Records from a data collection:
--

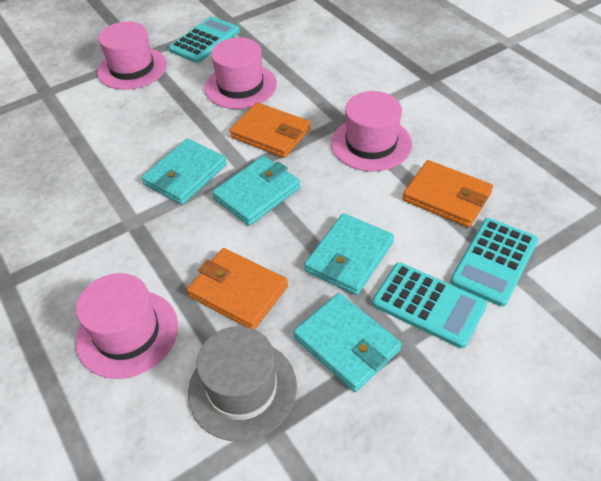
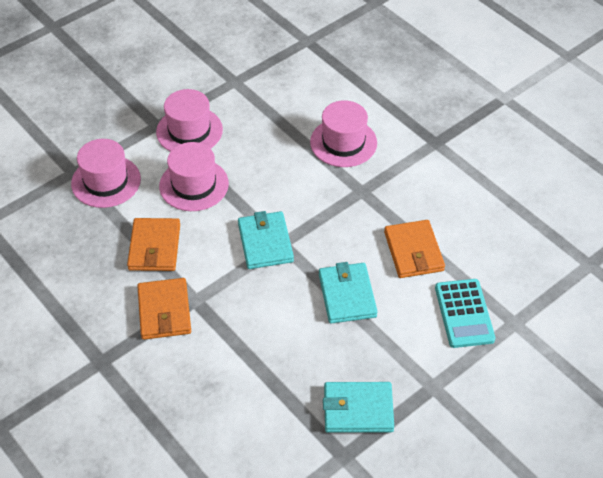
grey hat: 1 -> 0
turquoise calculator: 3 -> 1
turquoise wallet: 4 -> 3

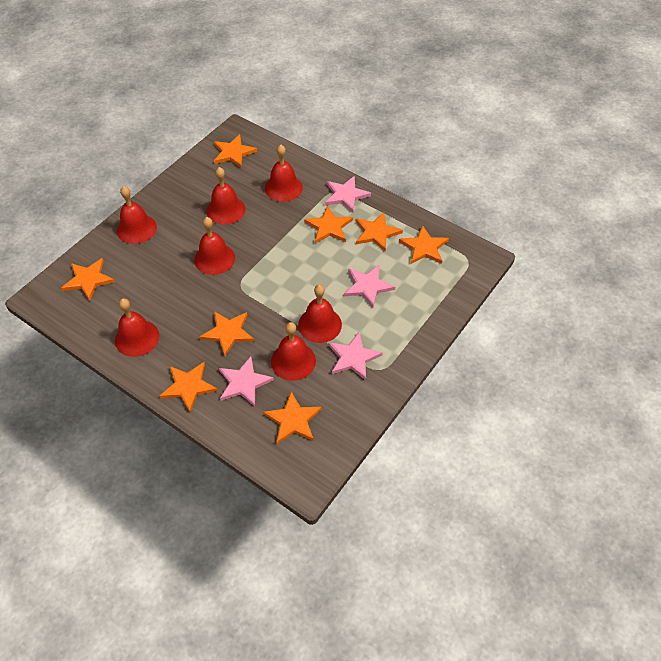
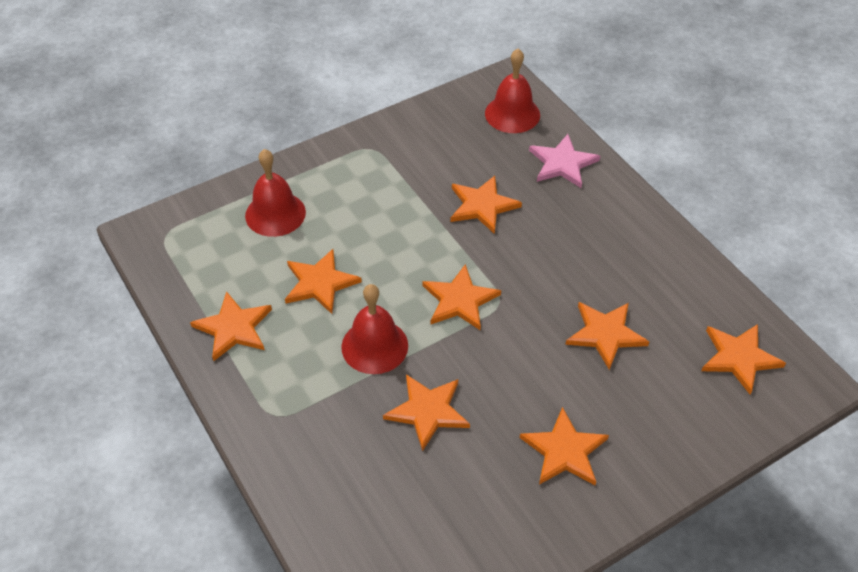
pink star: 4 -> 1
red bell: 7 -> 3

--

* **TASK BRIEF**
Write out every record above exactly as it stands, but leave out the pictures.

* **YOUR SOLUTION**
grey hat: 1 -> 0
turquoise calculator: 3 -> 1
turquoise wallet: 4 -> 3

pink star: 4 -> 1
red bell: 7 -> 3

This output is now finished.